Beginning with the line containing "purple rectangle: (175, 84)" and ending with the line containing "orange pentagon: (193, 236)", write out each line of the records below exactly; pictures and lines outside that range are left out.

== Segment start ==

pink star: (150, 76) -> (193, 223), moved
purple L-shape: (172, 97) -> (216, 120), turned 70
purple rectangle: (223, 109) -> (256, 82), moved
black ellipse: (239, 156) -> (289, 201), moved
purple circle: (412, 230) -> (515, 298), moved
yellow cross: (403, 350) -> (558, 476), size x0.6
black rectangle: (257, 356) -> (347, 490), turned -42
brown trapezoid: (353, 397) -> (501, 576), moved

== Segment end ==
== Segment start ==

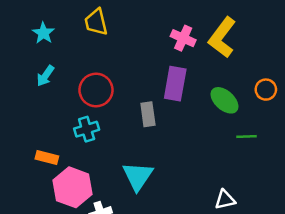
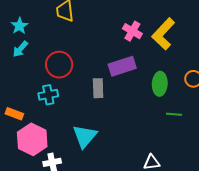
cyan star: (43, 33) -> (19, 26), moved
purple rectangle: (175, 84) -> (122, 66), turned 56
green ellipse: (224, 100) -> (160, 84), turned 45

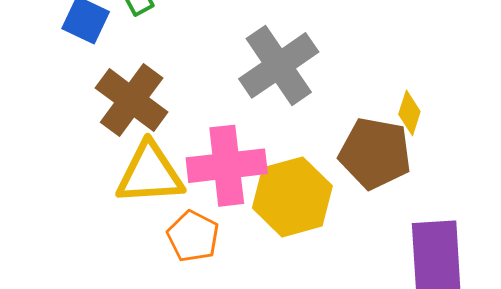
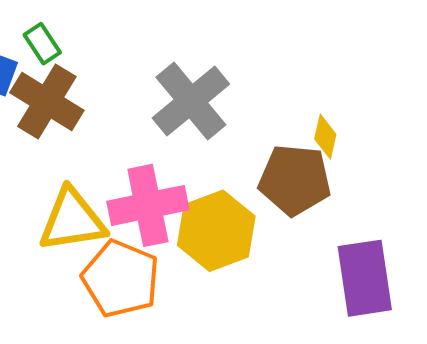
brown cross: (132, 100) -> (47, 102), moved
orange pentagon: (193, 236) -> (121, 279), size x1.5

== Segment end ==

WORKED SOLUTION:
purple rectangle: (175, 84) -> (122, 66), turned 56
green ellipse: (224, 100) -> (160, 84), turned 45

brown cross: (132, 100) -> (47, 102), moved
orange pentagon: (193, 236) -> (121, 279), size x1.5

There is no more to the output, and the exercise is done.